━━━ Data for this task ━━━

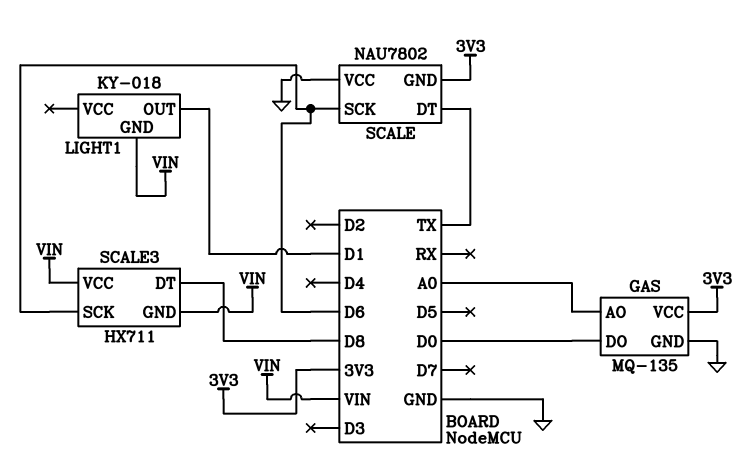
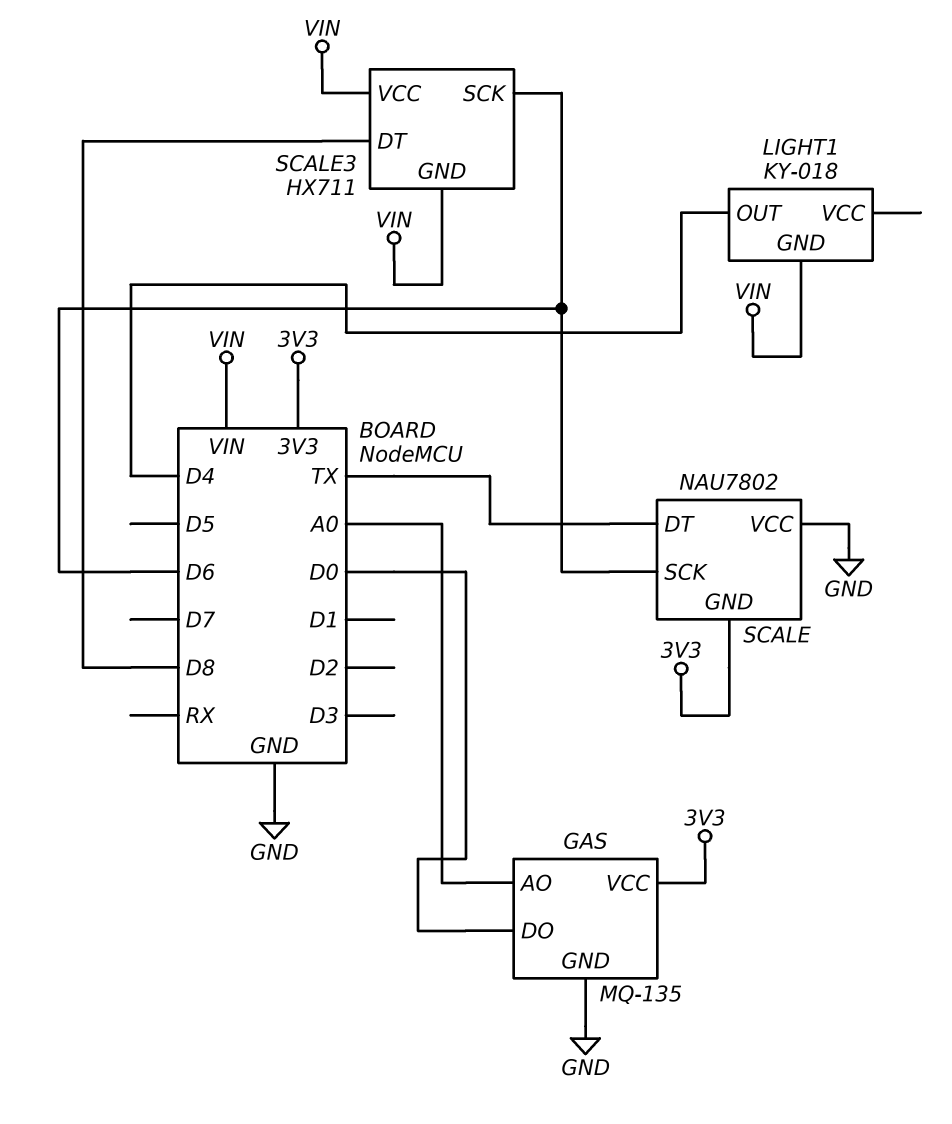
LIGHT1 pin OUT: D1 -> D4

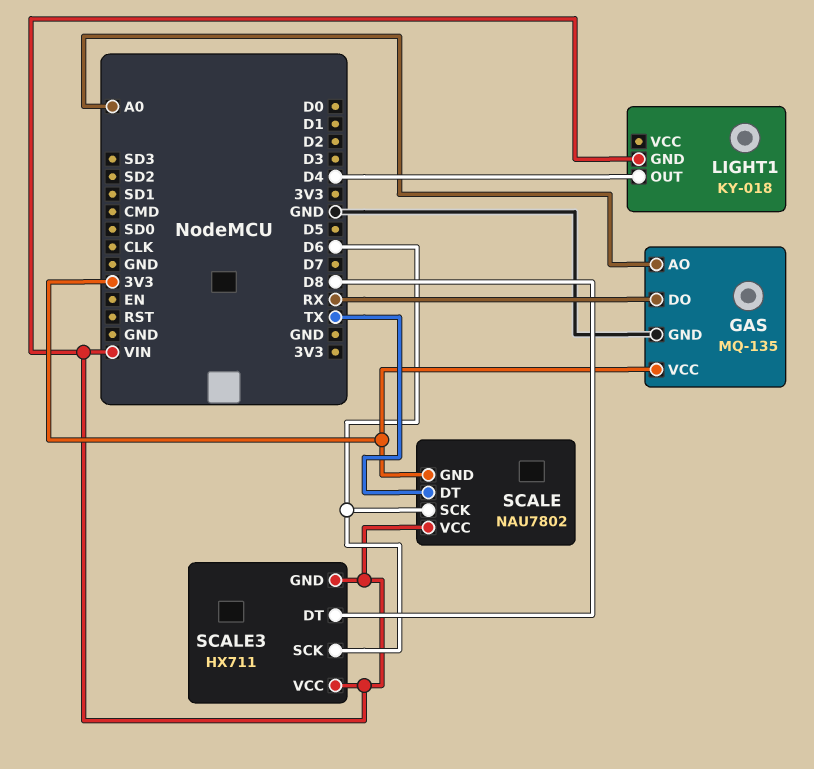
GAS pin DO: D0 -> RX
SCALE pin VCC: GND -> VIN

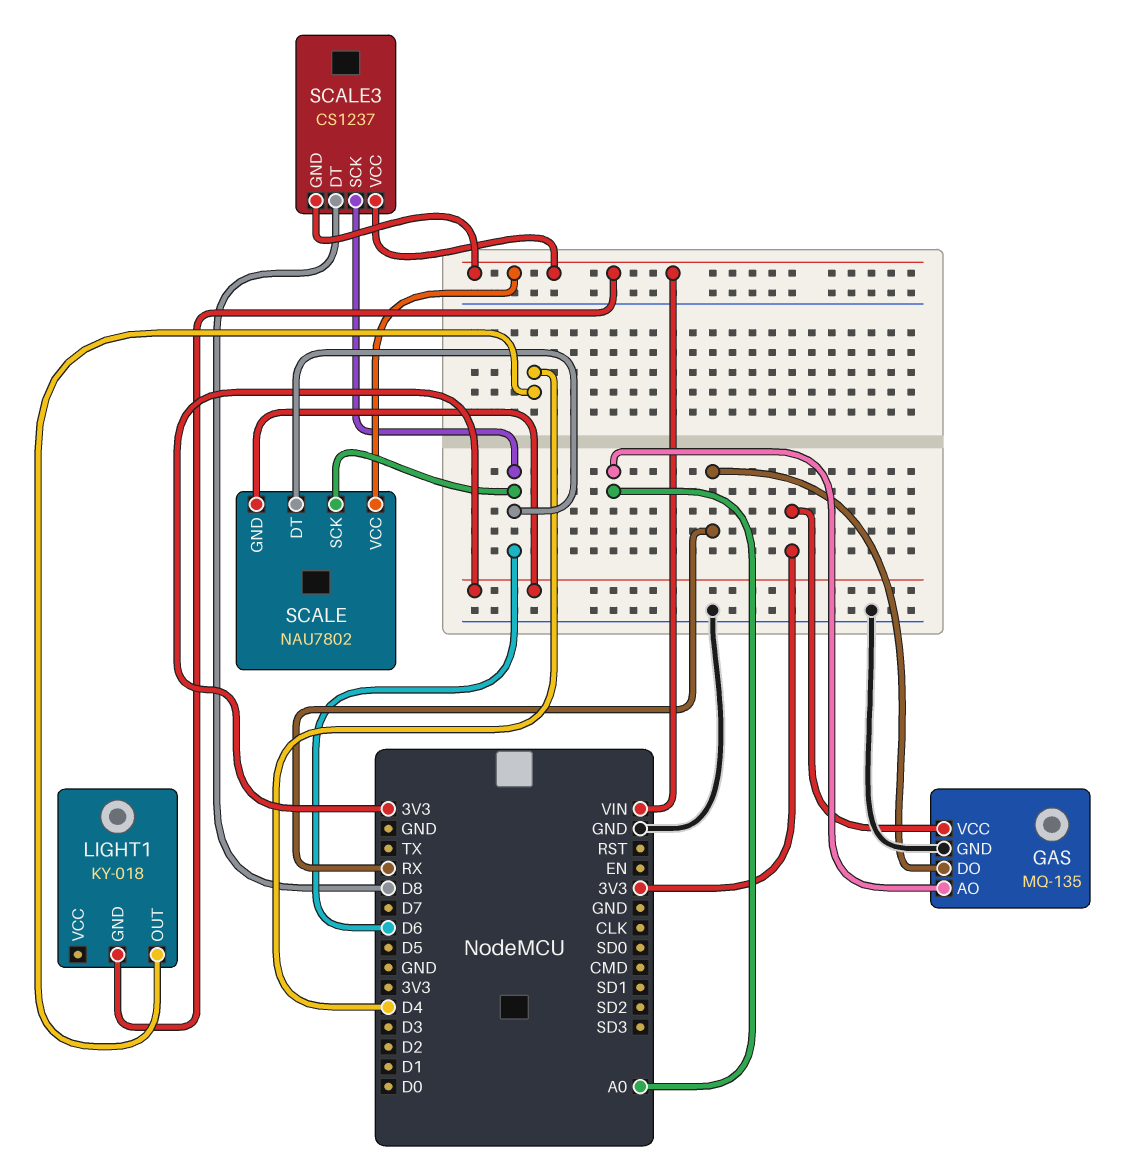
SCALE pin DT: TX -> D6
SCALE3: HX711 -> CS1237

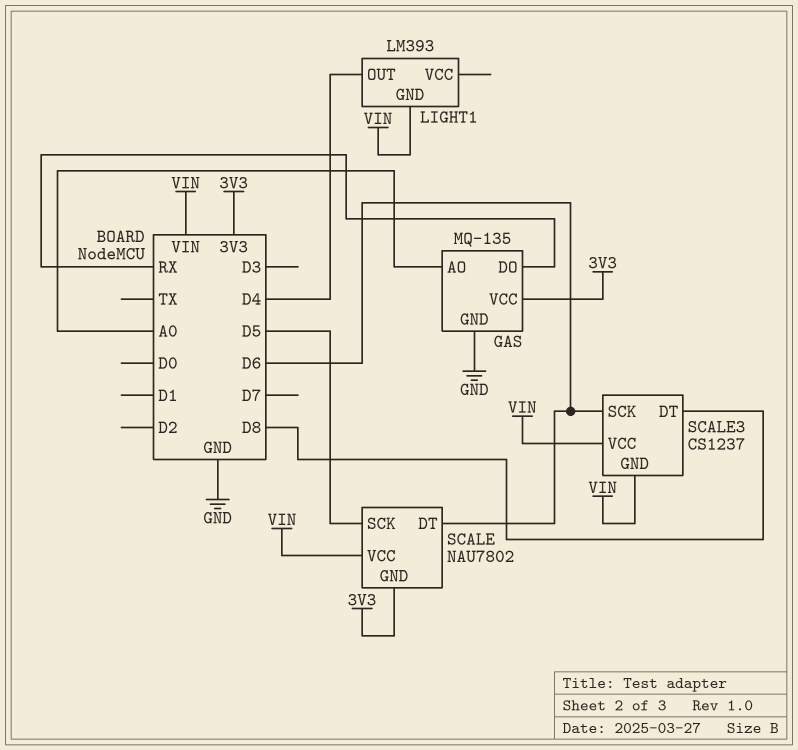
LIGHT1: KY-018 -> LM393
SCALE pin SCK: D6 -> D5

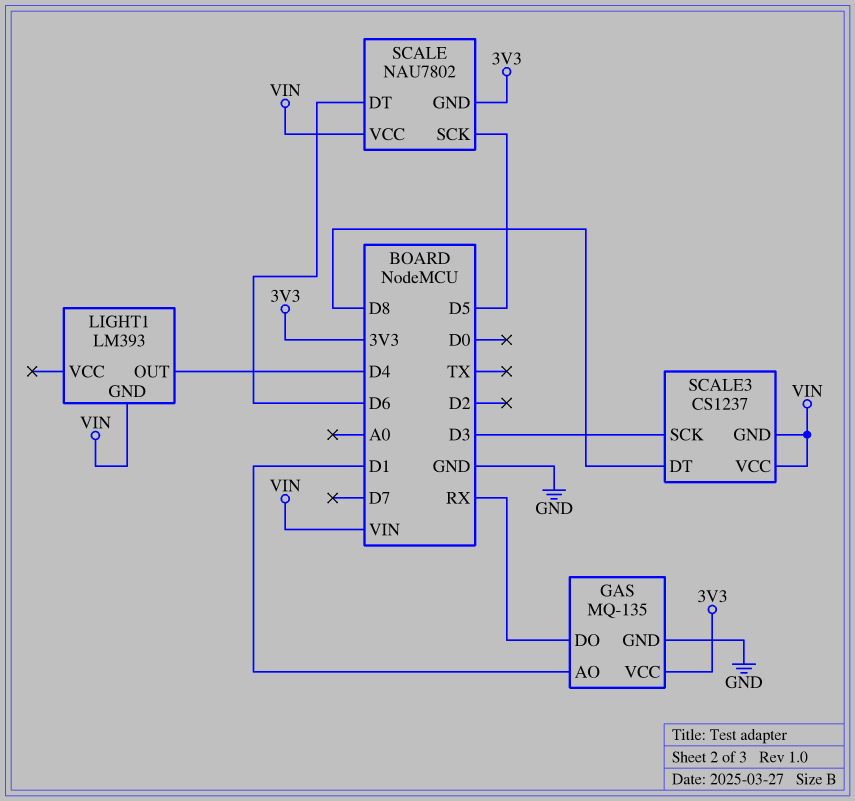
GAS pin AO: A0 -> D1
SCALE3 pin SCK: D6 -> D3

━━━
━━━ Data for this task ━━━

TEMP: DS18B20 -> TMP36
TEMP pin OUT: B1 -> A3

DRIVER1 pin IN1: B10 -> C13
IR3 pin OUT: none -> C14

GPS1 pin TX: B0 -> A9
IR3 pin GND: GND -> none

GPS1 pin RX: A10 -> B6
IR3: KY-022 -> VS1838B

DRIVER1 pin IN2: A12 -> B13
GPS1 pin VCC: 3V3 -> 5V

━━━

_Work required_
What lines of the material above include "TEMP"? Copy each one.

_Solution for this problem_
TEMP: DS18B20 -> TMP36
TEMP pin OUT: B1 -> A3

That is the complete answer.